### RECORDS SUPPLIED:
■ ■ ■ ■ ■

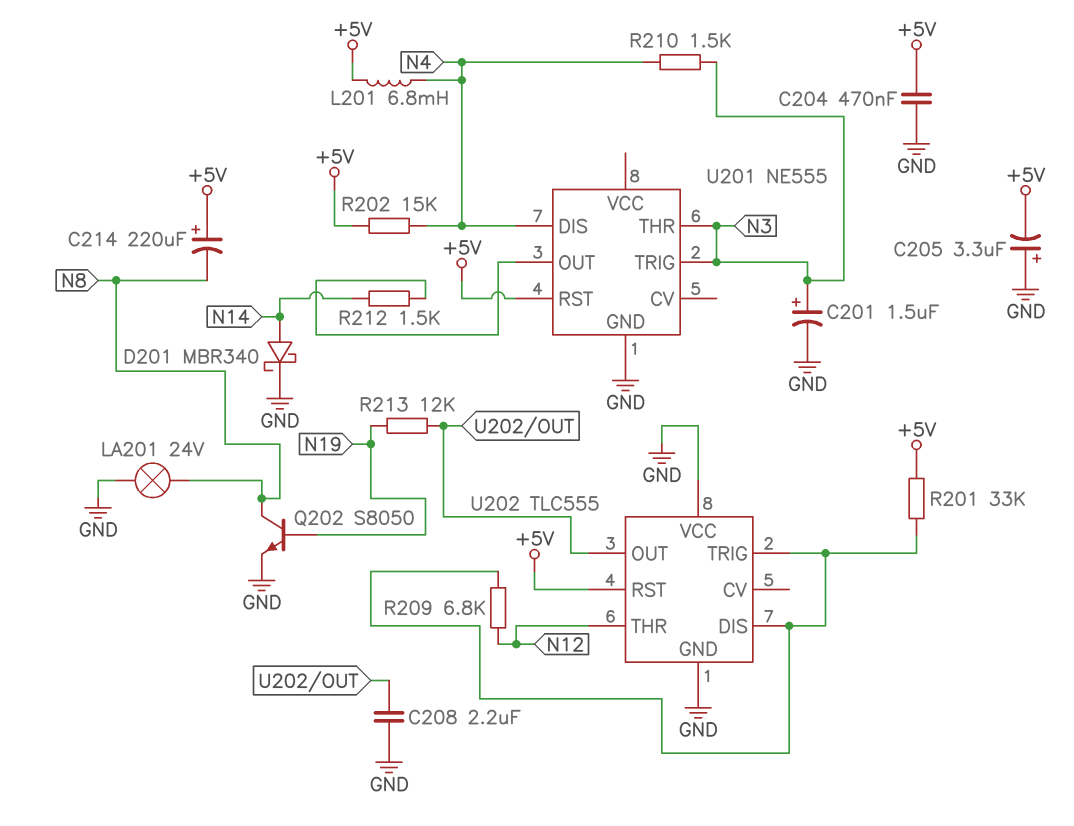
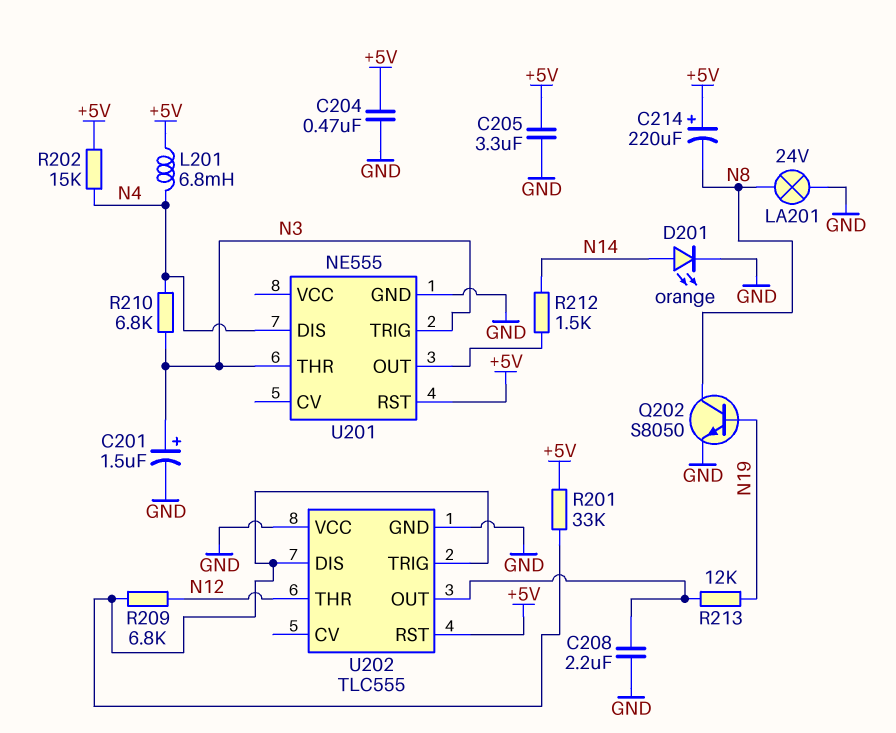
C205: 3.3uF (plus GND, minus +5V) -> 3.3uF (+5V, GND)
D201: schottky MBR340 (A N14, K GND) -> LED orange (A N14, K GND)
R210: 1.5k (N3, N4) -> 6.8k (N3, N4)

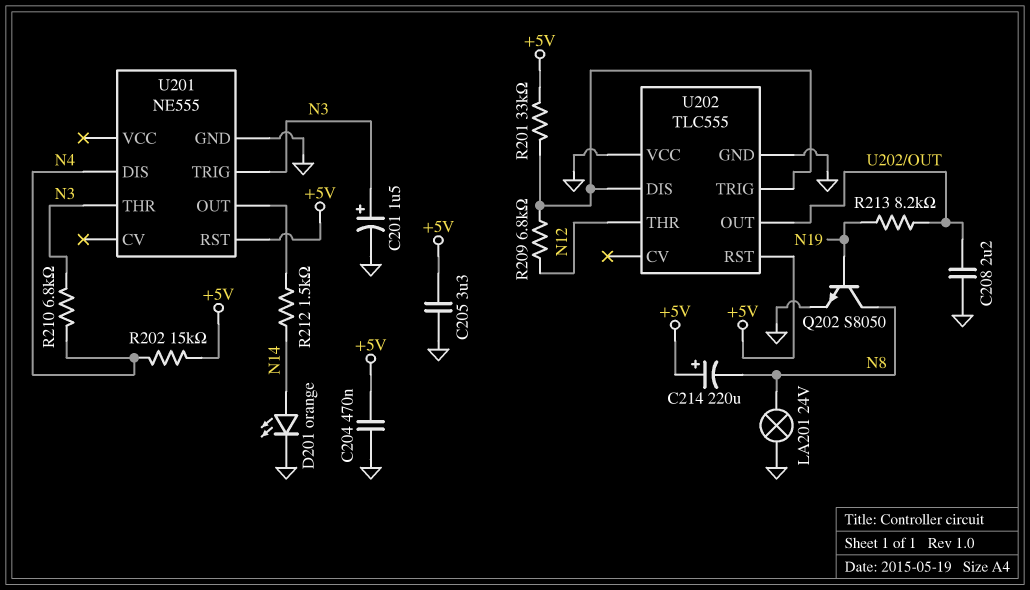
L201: 6.8mH (+5V, N4) -> none
R213: 12k (N19, U202/OUT) -> 8.2k (N19, U202/OUT)

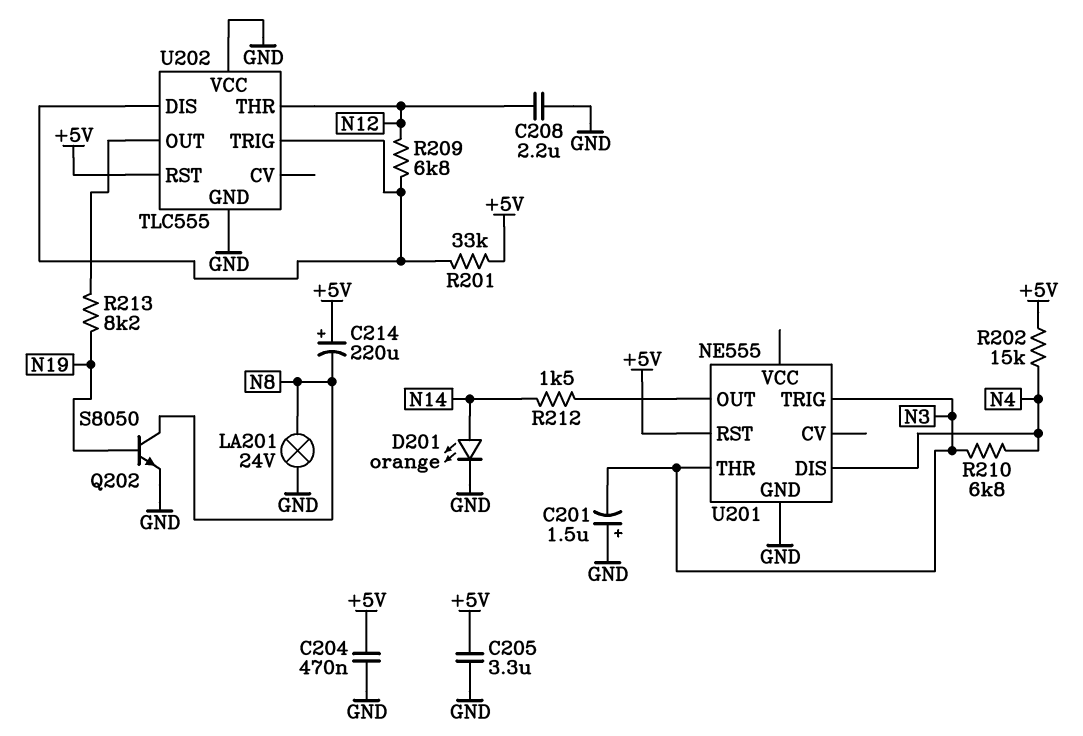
C201: 1.5uF (plus N3, minus GND) -> 1.5uF (plus GND, minus N3)
C208: 2.2uF (GND, U202/OUT) -> 2.2uF (GND, N12)

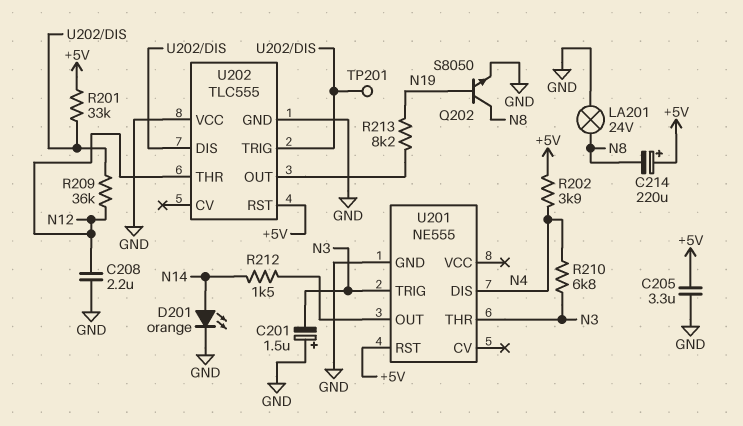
C204: 470nF (+5V, GND) -> none
R202: 15k (+5V, N4) -> 3.9k (+5V, N4)
R209: 6.8k (N12, U202/DIS) -> 36k (N12, U202/DIS)
TP201: none -> test point (U202/DIS)

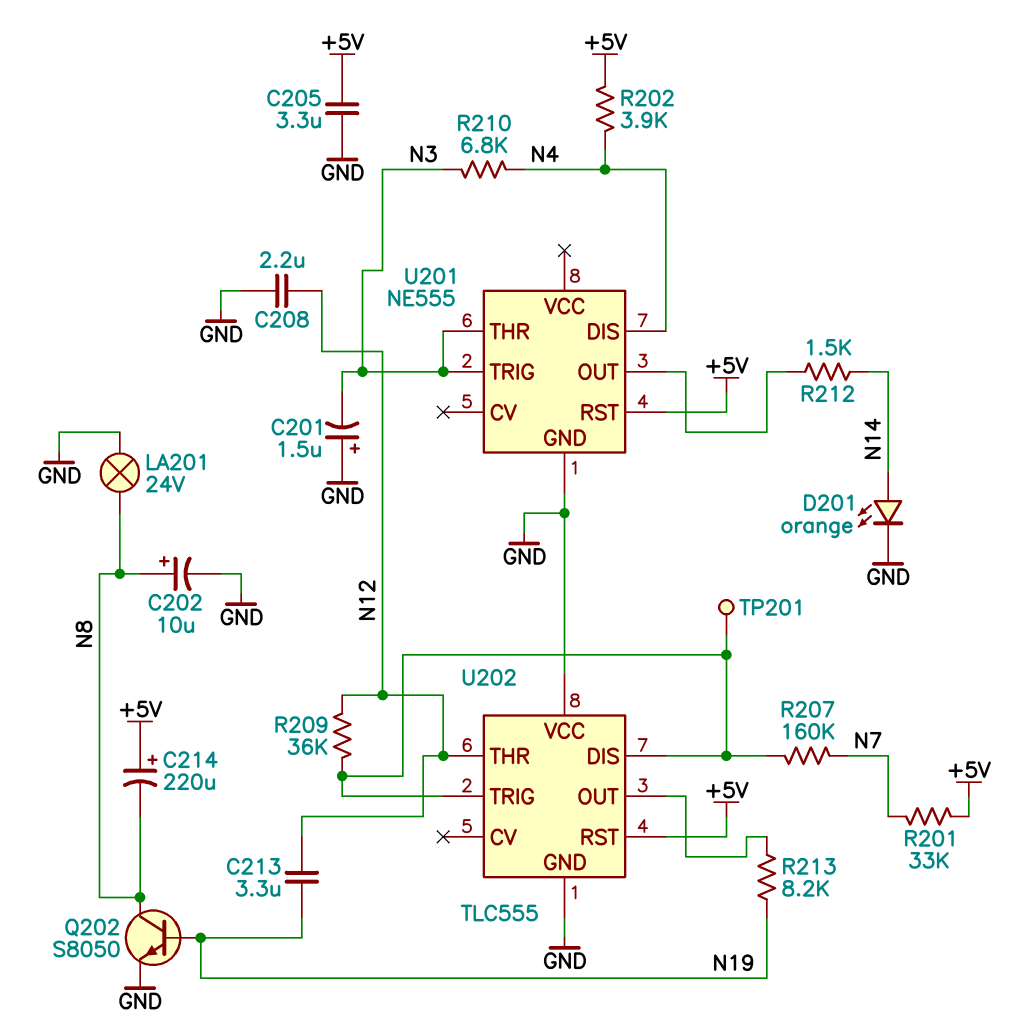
C202: none -> 10uF (plus N8, minus GND)
C213: none -> 3.3uF (N12, N19)
R201: 33k (+5V, U202/DIS) -> 33k (+5V, N7)
R207: none -> 160k (N7, U202/DIS)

■ ■ ■ ■ ■

### WORK ORDER:
Write out the whole listing above exactly; do not include the pictures.

### EXERCISE RESULT:
C205: 3.3uF (plus GND, minus +5V) -> 3.3uF (+5V, GND)
D201: schottky MBR340 (A N14, K GND) -> LED orange (A N14, K GND)
R210: 1.5k (N3, N4) -> 6.8k (N3, N4)

L201: 6.8mH (+5V, N4) -> none
R213: 12k (N19, U202/OUT) -> 8.2k (N19, U202/OUT)

C201: 1.5uF (plus N3, minus GND) -> 1.5uF (plus GND, minus N3)
C208: 2.2uF (GND, U202/OUT) -> 2.2uF (GND, N12)

C204: 470nF (+5V, GND) -> none
R202: 15k (+5V, N4) -> 3.9k (+5V, N4)
R209: 6.8k (N12, U202/DIS) -> 36k (N12, U202/DIS)
TP201: none -> test point (U202/DIS)

C202: none -> 10uF (plus N8, minus GND)
C213: none -> 3.3uF (N12, N19)
R201: 33k (+5V, U202/DIS) -> 33k (+5V, N7)
R207: none -> 160k (N7, U202/DIS)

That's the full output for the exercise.